[Extracted data entries]
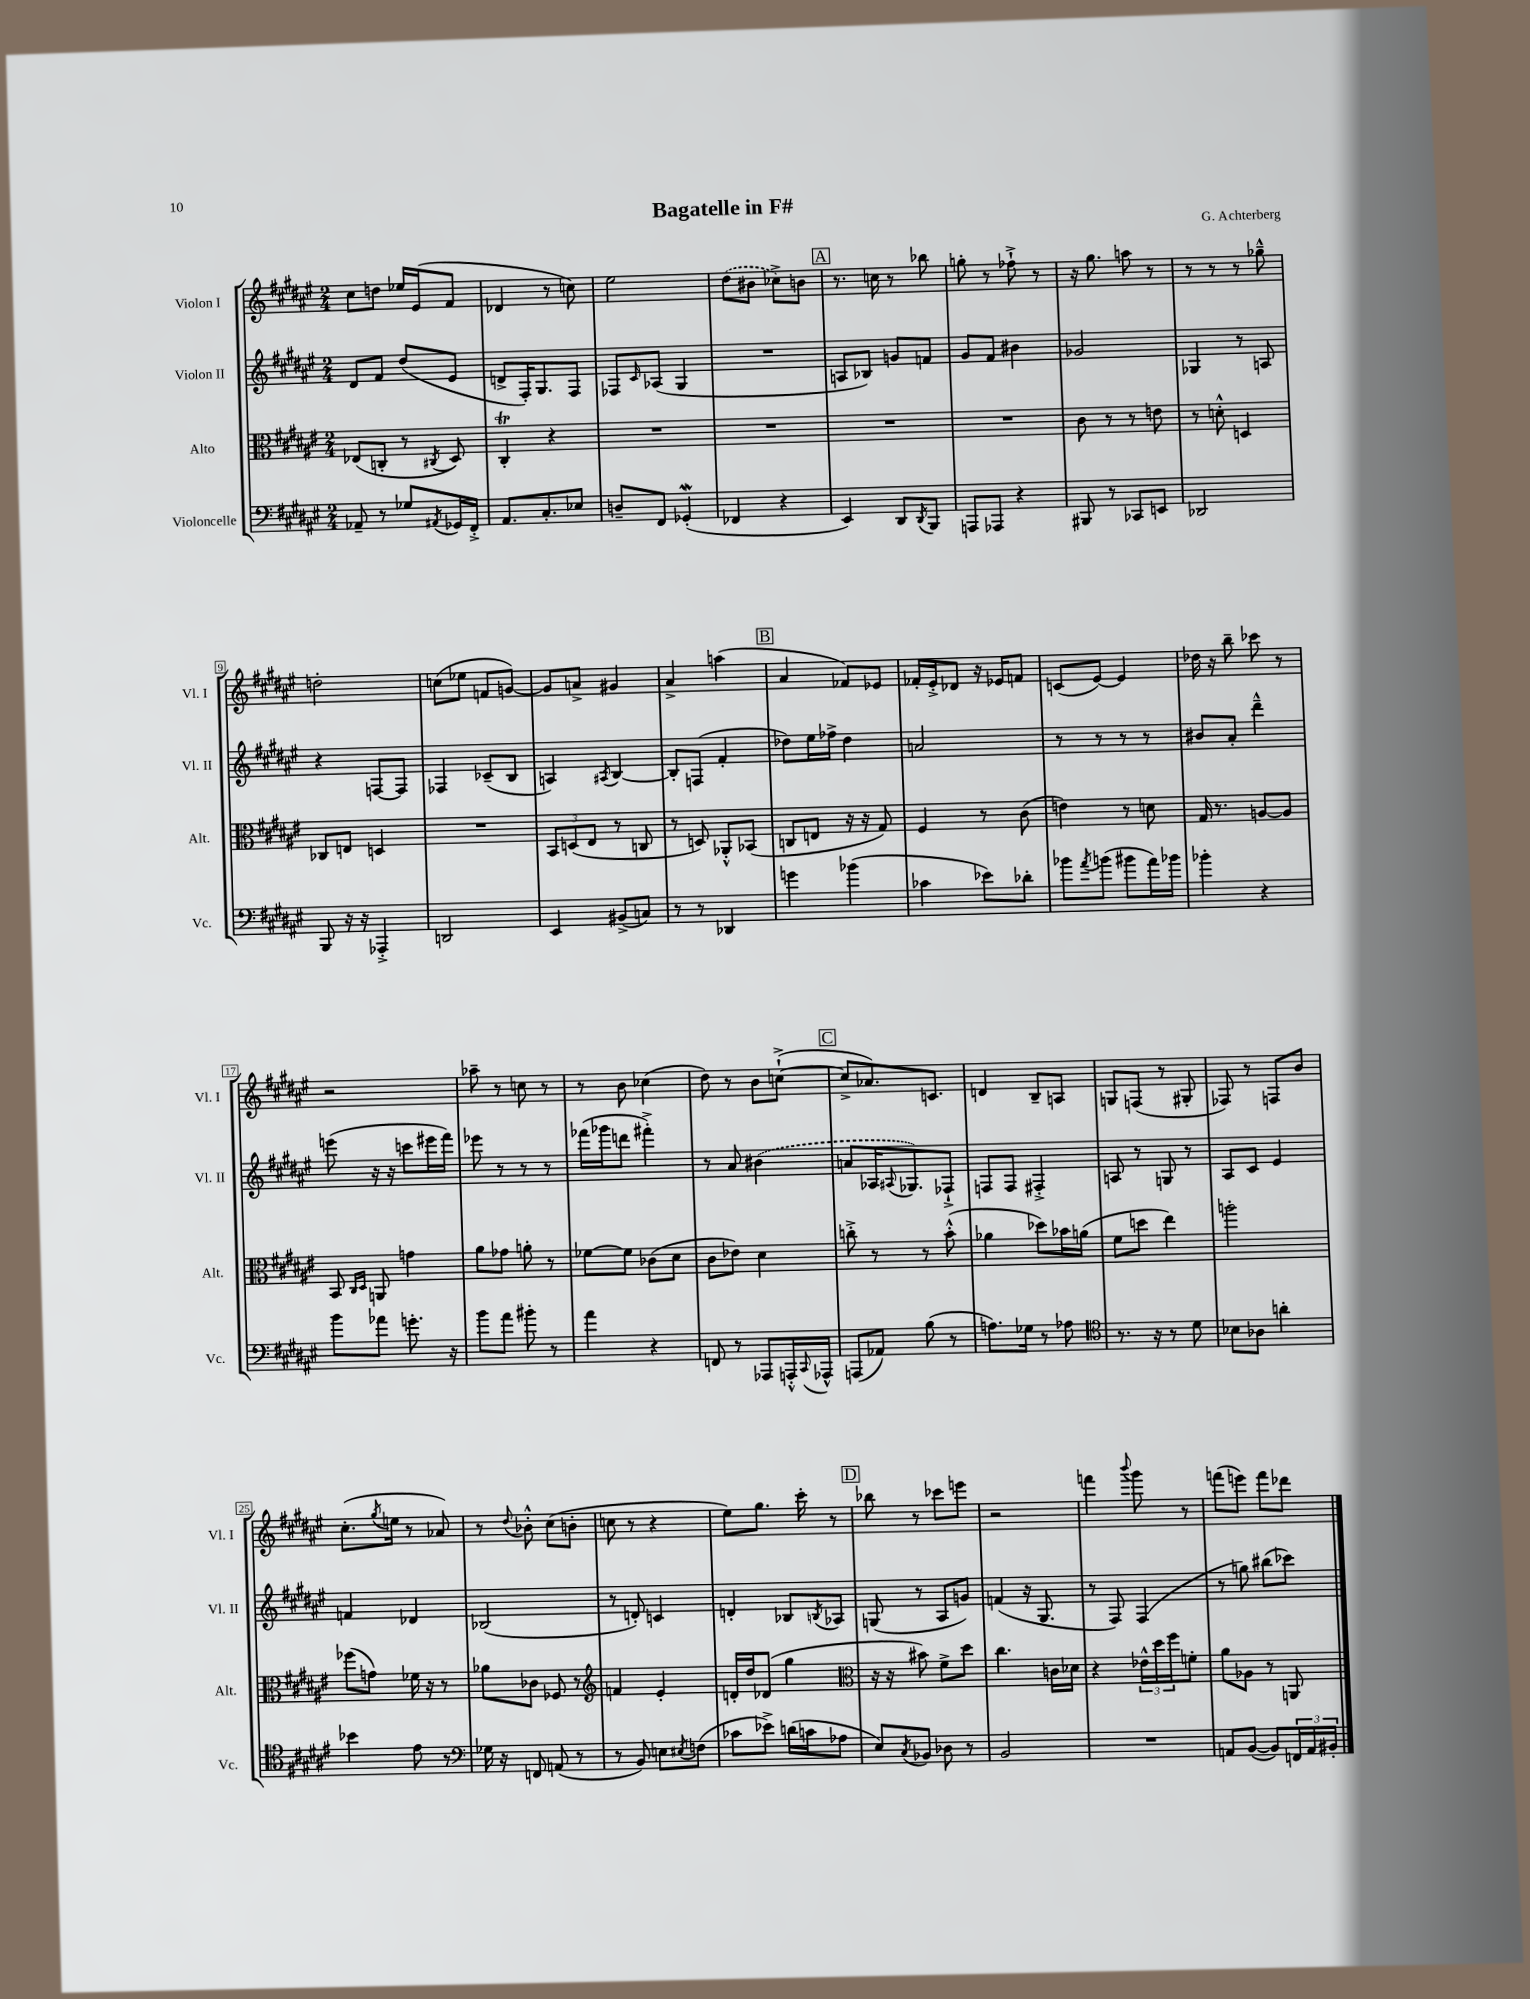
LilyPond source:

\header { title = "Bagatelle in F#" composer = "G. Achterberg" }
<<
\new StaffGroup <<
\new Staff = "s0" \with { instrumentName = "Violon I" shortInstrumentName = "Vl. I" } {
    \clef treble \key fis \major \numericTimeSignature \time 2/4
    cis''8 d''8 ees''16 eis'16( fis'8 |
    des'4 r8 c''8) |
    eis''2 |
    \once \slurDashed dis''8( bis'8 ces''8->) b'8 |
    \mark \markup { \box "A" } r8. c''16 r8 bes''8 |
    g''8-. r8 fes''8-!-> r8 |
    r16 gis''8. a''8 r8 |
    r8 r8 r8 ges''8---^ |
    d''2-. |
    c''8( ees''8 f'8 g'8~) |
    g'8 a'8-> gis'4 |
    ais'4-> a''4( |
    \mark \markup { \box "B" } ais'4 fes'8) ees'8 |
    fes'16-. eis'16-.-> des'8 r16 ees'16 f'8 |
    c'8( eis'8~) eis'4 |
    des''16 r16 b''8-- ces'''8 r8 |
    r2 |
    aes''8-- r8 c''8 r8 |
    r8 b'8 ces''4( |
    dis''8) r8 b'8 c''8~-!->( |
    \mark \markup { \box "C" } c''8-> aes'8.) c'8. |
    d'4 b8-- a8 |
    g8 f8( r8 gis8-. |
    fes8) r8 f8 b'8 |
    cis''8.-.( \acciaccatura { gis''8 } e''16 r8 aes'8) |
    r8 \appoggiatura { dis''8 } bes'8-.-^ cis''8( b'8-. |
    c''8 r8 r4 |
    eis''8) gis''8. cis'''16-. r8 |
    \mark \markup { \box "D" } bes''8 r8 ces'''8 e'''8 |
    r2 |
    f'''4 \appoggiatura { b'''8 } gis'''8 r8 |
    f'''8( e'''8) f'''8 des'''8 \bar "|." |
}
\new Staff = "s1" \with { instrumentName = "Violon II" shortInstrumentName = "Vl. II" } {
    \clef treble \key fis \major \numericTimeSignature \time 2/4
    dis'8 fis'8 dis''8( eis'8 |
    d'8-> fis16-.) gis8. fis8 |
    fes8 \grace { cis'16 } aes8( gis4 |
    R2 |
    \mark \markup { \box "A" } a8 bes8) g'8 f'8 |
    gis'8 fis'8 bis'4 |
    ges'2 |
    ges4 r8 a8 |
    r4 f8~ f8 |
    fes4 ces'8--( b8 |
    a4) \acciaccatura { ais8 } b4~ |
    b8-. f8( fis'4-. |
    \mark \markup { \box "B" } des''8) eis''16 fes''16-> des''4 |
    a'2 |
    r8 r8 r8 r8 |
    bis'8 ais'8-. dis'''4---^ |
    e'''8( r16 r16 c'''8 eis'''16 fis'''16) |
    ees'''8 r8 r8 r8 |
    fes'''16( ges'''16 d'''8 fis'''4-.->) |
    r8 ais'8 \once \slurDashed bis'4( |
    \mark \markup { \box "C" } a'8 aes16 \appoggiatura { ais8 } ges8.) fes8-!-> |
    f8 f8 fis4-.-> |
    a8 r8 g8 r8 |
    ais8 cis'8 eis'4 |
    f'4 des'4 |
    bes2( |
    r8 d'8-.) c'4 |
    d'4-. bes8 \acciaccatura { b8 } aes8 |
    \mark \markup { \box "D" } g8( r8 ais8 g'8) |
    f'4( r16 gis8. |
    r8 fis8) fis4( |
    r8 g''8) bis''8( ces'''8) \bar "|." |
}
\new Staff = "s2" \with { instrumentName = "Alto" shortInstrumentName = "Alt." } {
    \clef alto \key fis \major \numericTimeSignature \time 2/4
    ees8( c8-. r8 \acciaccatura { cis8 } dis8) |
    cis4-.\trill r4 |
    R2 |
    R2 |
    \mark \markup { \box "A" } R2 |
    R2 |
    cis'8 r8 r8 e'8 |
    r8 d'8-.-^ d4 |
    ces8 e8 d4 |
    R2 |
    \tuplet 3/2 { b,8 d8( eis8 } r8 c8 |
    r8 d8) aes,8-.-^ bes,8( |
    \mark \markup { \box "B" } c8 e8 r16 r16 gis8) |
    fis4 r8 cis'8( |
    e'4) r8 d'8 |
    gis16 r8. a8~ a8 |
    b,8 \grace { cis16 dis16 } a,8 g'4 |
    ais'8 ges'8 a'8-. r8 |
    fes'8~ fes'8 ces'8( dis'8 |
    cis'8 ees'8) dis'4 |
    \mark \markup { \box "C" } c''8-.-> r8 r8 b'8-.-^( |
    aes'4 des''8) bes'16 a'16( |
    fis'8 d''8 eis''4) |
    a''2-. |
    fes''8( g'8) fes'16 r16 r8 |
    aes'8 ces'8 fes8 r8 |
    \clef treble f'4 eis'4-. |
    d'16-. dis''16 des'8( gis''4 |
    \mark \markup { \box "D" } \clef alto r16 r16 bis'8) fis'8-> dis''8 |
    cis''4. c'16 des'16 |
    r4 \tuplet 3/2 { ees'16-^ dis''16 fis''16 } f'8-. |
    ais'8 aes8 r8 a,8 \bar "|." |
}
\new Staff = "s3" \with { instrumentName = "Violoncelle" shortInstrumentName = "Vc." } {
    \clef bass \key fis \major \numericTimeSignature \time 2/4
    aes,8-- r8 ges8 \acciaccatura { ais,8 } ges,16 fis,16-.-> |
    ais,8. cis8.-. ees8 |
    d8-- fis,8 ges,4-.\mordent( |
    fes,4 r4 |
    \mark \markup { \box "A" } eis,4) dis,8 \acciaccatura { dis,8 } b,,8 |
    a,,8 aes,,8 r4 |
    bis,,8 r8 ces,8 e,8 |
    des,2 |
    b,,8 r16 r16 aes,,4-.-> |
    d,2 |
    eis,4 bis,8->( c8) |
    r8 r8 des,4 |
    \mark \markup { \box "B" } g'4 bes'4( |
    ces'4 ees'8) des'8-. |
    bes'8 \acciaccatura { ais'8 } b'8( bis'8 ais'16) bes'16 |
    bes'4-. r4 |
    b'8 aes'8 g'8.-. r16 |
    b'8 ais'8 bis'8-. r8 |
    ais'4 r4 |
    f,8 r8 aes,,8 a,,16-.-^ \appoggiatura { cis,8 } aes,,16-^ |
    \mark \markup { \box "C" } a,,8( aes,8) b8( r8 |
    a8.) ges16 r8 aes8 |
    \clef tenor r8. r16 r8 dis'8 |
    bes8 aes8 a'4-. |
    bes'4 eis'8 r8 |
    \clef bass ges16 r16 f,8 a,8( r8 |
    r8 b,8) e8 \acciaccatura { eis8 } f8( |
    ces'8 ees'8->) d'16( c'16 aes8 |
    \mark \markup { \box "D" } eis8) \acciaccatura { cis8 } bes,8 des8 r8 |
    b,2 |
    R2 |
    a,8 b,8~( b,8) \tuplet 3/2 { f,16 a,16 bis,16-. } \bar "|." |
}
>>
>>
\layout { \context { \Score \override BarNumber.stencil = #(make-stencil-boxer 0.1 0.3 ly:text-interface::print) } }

* * *

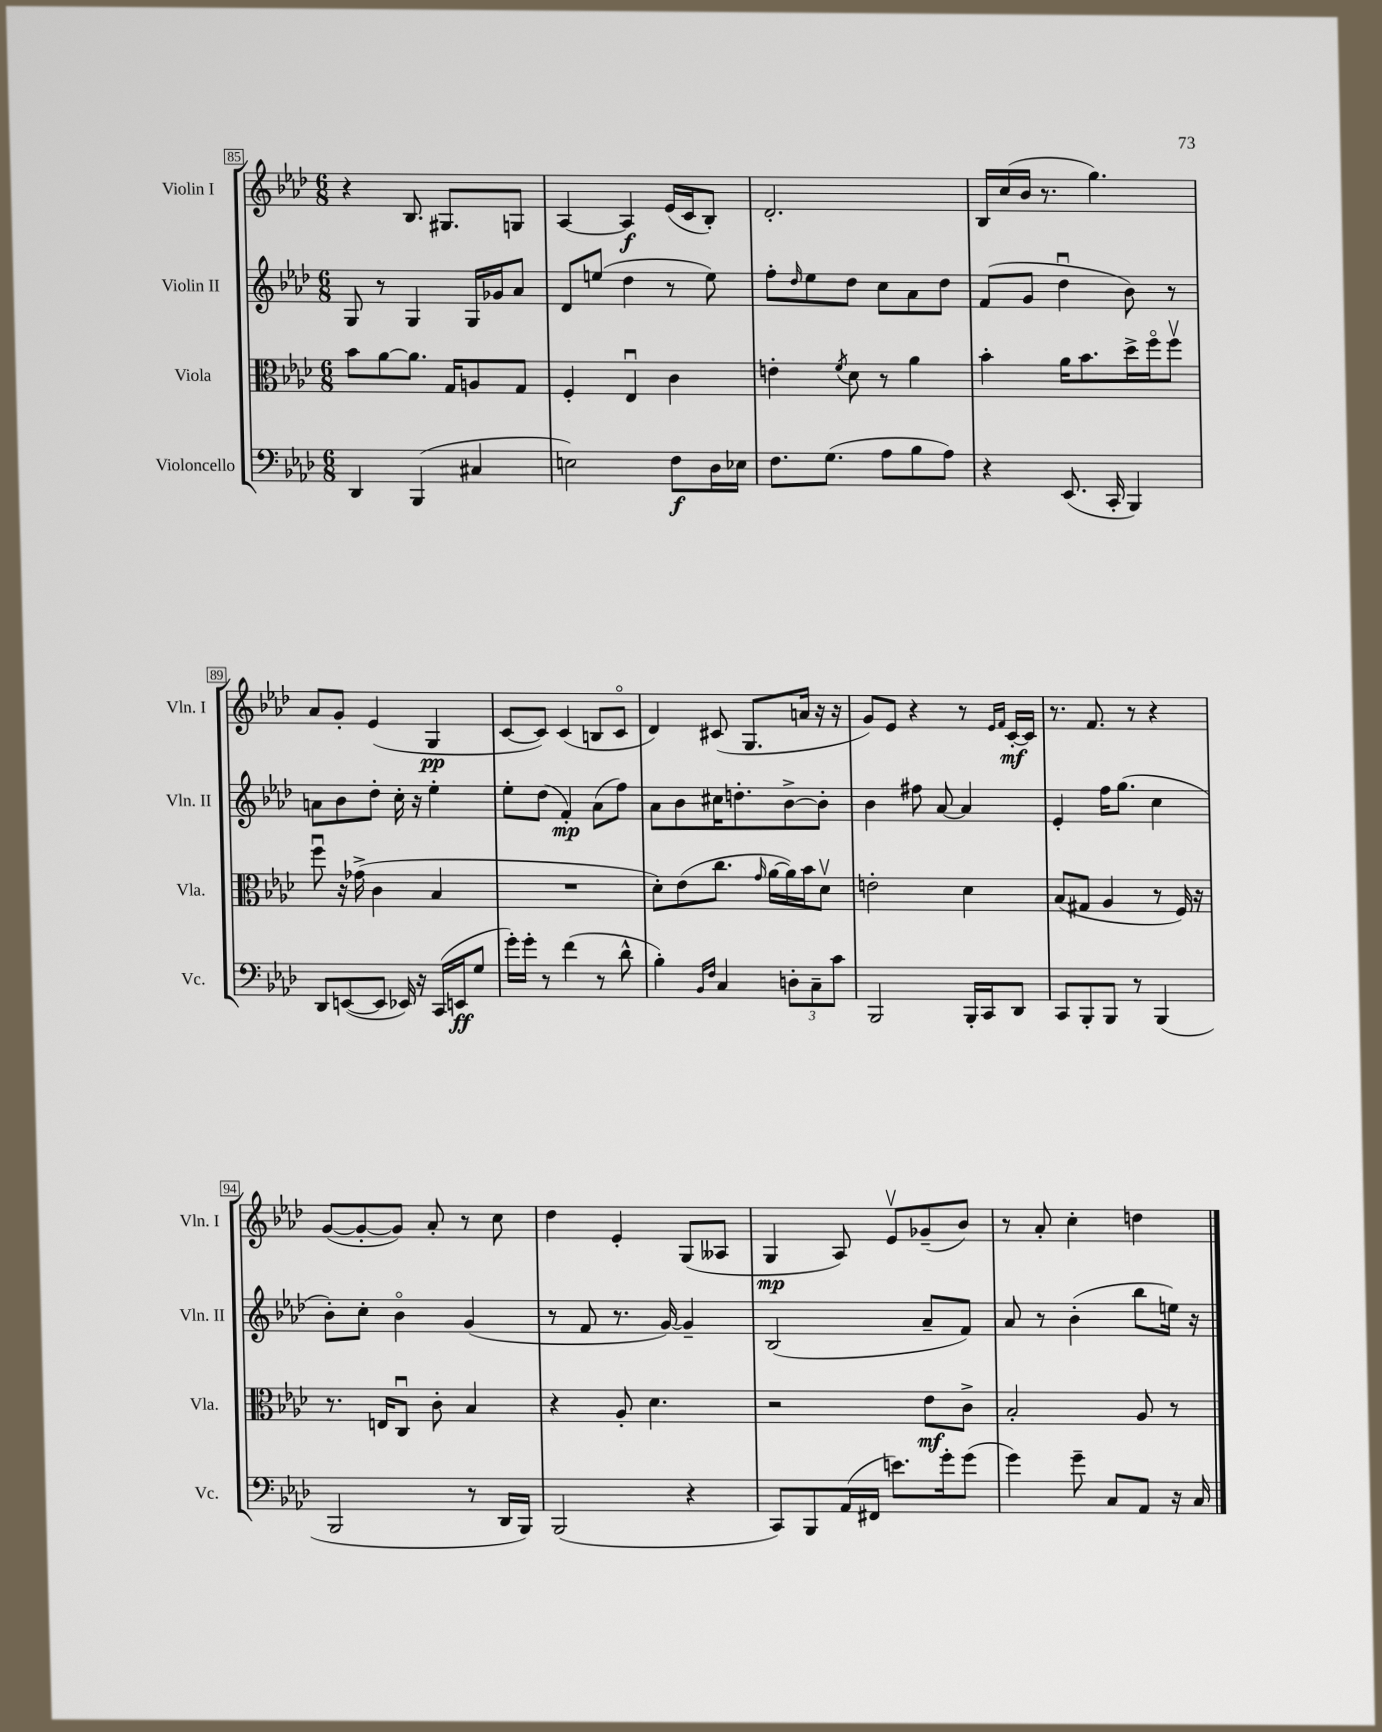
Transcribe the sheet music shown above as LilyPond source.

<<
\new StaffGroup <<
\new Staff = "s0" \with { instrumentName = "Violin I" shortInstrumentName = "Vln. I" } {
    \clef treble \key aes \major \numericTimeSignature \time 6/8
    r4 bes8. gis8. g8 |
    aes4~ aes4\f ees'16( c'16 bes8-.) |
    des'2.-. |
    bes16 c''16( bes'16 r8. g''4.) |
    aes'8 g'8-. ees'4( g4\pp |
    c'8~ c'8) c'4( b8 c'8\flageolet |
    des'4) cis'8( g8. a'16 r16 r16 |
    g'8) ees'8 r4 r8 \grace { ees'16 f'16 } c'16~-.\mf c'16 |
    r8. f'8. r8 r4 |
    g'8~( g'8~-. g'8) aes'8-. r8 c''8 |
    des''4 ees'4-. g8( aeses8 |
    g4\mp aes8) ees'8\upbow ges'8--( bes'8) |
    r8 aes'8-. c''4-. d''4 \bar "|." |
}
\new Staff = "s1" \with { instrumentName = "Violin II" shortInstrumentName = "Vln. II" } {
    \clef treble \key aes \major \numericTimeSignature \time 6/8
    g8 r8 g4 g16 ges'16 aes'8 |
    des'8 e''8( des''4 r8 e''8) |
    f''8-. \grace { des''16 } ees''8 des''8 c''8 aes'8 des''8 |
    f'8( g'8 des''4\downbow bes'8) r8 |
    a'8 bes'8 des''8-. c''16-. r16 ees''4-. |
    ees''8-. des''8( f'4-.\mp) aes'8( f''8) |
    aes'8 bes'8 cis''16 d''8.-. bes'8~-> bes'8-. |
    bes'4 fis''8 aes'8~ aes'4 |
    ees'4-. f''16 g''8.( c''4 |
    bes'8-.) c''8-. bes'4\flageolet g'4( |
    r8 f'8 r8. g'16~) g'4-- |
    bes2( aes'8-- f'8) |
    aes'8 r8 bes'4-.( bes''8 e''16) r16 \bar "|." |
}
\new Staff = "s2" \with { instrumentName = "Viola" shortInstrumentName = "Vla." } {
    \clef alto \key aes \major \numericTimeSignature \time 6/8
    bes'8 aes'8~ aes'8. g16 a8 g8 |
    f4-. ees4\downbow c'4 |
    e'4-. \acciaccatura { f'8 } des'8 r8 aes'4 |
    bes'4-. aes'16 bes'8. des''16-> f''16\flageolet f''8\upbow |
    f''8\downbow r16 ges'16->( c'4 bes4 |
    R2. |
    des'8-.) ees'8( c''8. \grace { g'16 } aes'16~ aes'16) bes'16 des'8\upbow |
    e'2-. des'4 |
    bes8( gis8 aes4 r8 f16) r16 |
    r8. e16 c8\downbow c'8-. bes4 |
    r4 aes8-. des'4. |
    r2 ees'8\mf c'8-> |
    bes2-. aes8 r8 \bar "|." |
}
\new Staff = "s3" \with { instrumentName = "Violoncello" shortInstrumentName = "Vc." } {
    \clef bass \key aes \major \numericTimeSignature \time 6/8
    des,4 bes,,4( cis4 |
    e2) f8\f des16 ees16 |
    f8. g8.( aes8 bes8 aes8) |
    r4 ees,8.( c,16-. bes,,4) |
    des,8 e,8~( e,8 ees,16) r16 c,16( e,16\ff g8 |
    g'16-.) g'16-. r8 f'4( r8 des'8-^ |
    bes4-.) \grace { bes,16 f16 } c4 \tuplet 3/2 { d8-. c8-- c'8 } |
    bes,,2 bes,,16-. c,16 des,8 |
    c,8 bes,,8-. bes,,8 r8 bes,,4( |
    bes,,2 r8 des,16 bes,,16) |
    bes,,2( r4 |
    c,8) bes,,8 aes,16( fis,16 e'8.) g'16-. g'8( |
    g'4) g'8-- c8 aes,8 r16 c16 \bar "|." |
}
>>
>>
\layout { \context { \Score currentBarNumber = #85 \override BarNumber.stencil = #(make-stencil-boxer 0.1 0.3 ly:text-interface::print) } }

[Stated exercise]:
Find every line in the records above that contains the string "print", treating uppercase and lowercase as different, and copy each of those lines.

[The result]:
\layout { \context { \Score \override BarNumber.stencil = #(make-stencil-boxer 0.1 0.3 ly:text-interface::print) } }
\layout { \context { \Score currentBarNumber = #85 \override BarNumber.stencil = #(make-stencil-boxer 0.1 0.3 ly:text-interface::print) } }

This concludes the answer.